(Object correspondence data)

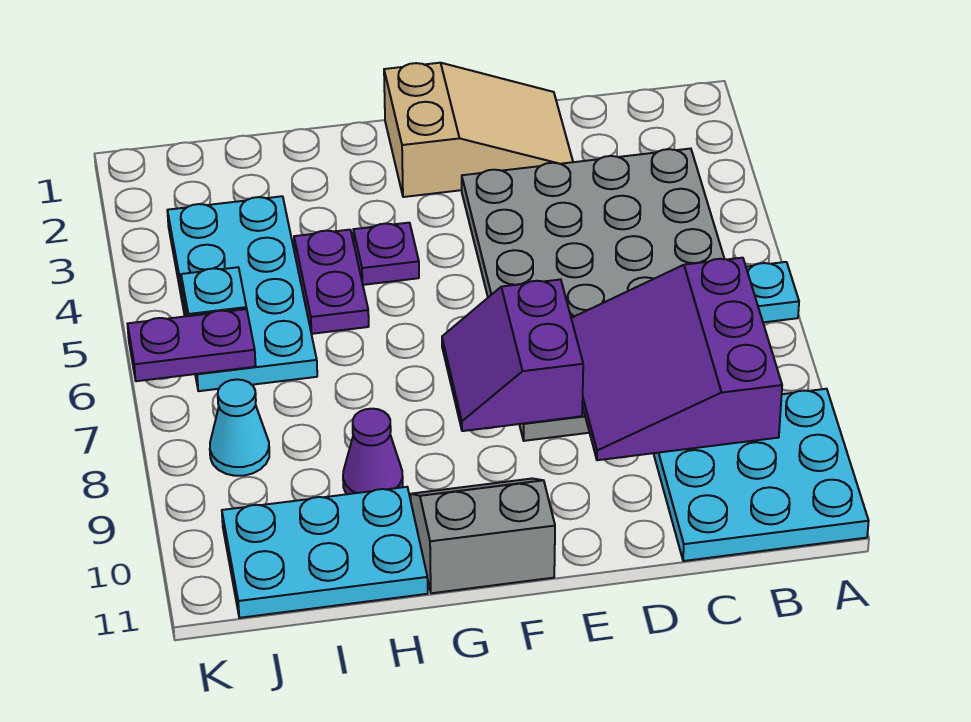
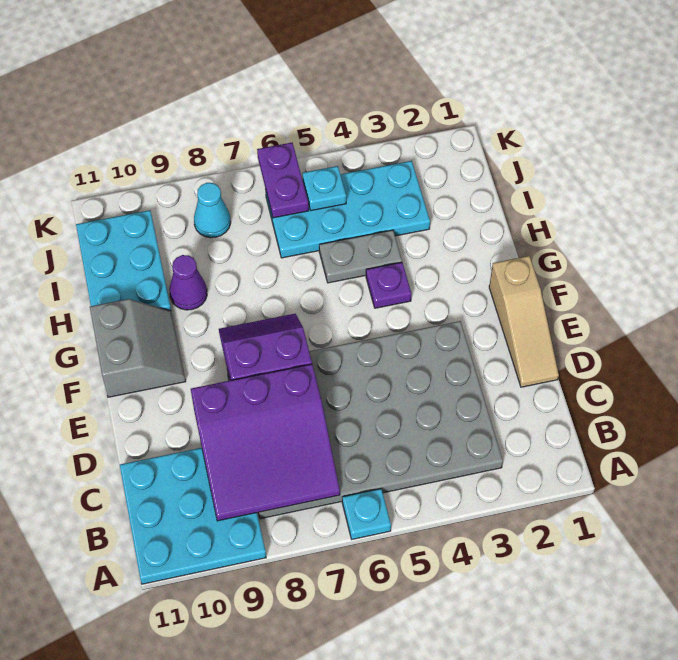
purple slope B7:D9 level 2 top B -> purple slope B7:D9 level 2 top D
tan slope D1:F2 level 1 top F -> tan slope D1:F1 level 1 top F
purple plate H4:H5 level 1 -> grey plate H4:H5 level 1

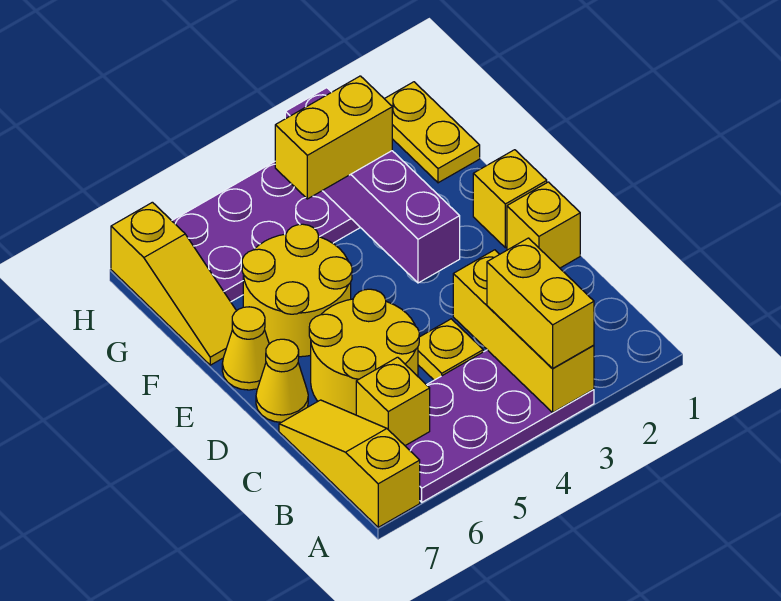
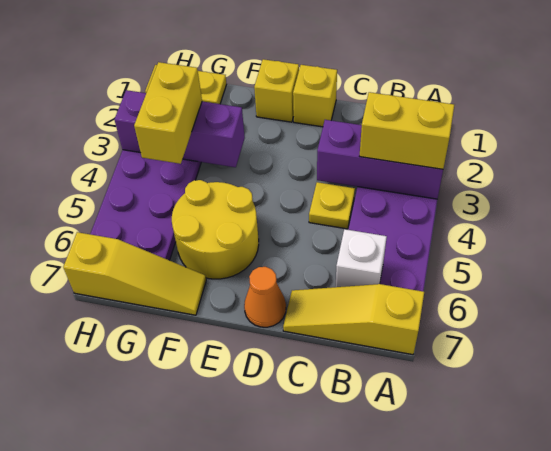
yellow brick A3:C3 level 2 -> purple brick A3:C3 level 2
yellow brick B6 level 2 -> white brick B6 level 2
yellow round brick C5:D6 level 1 -> none
yellow cone D7 level 1 -> orange cone D7 level 1
purple brick E3:H3 level 2 -> purple brick F3:H3 level 2
yellow cone E7 level 1 -> none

TO DO – What is needed is every record above, returned exactly, with the pictures omitted.

OUTPUT BELOW –
purple slope B7:D9 level 2 top B -> purple slope B7:D9 level 2 top D
tan slope D1:F2 level 1 top F -> tan slope D1:F1 level 1 top F
purple plate H4:H5 level 1 -> grey plate H4:H5 level 1

yellow brick A3:C3 level 2 -> purple brick A3:C3 level 2
yellow brick B6 level 2 -> white brick B6 level 2
yellow round brick C5:D6 level 1 -> none
yellow cone D7 level 1 -> orange cone D7 level 1
purple brick E3:H3 level 2 -> purple brick F3:H3 level 2
yellow cone E7 level 1 -> none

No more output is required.